=== DATA PROVIDED ===

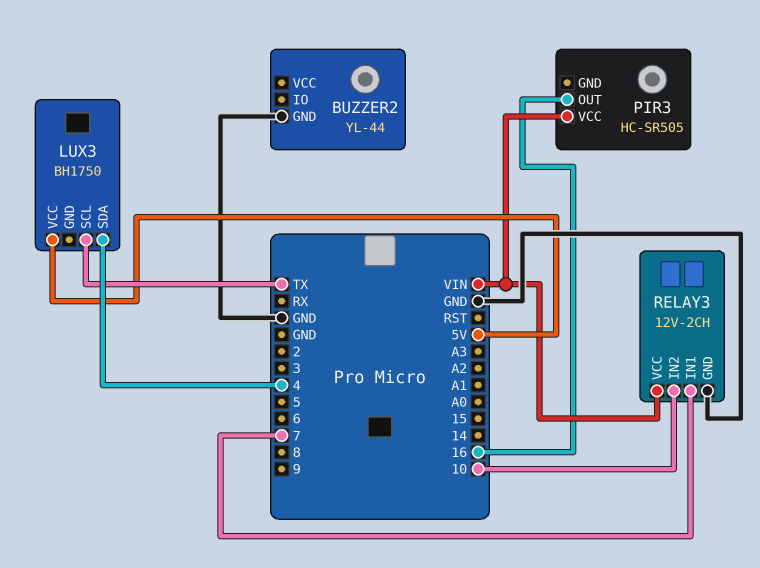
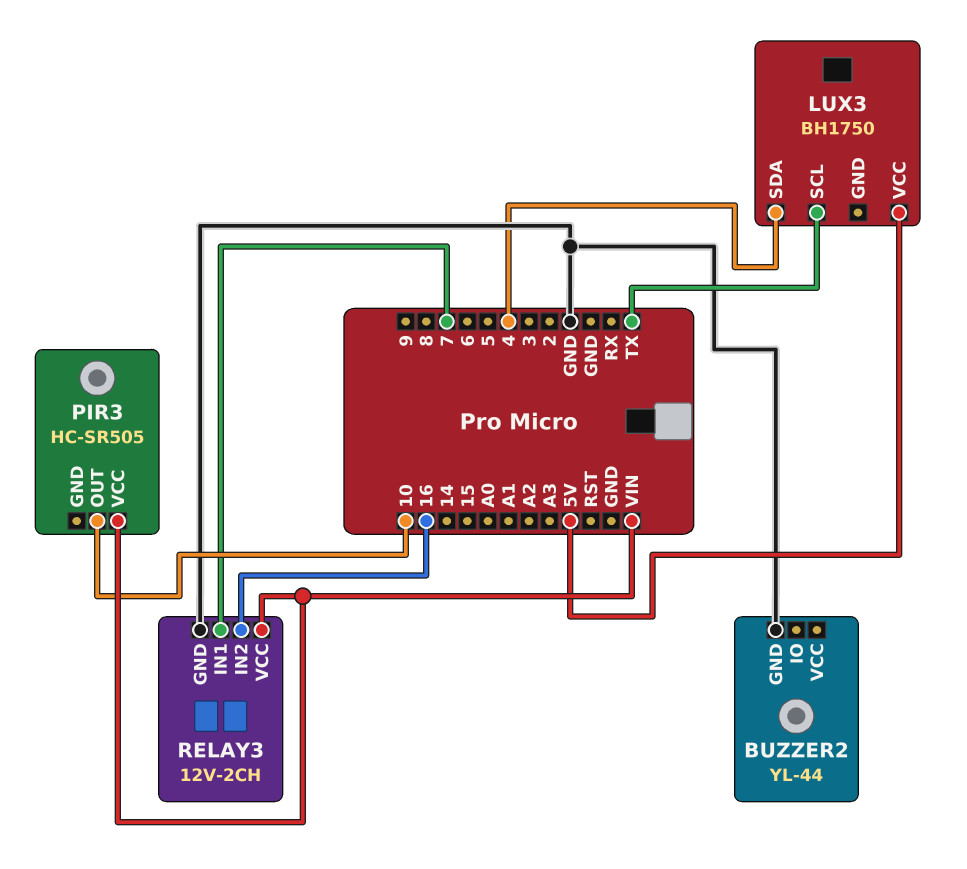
PIR3 pin OUT: 16 -> 10
RELAY3 pin IN2: 10 -> 16

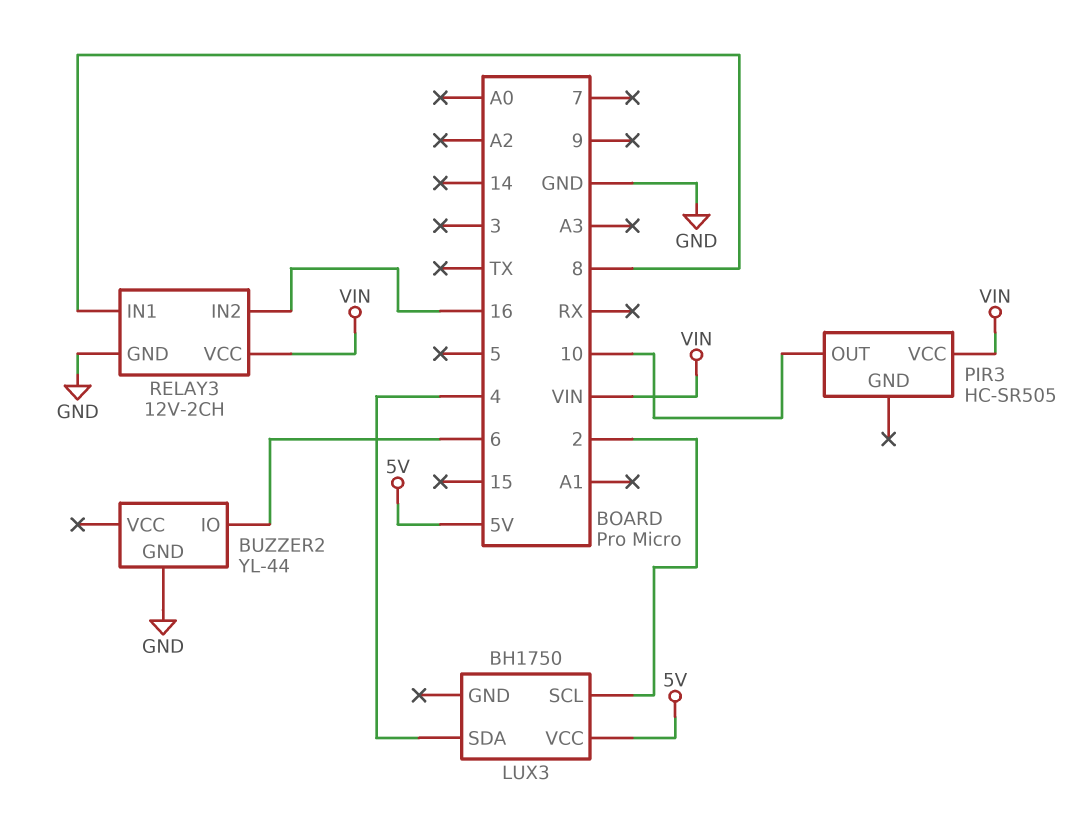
BUZZER2 pin IO: none -> 6
LUX3 pin SCL: TX -> 2
RELAY3 pin IN1: 7 -> 8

===

**TASK:**
Now transcribe all the entries above exactly, so that no picture is carried over.

**EXERCISE ANSWER:**
PIR3 pin OUT: 16 -> 10
RELAY3 pin IN2: 10 -> 16

BUZZER2 pin IO: none -> 6
LUX3 pin SCL: TX -> 2
RELAY3 pin IN1: 7 -> 8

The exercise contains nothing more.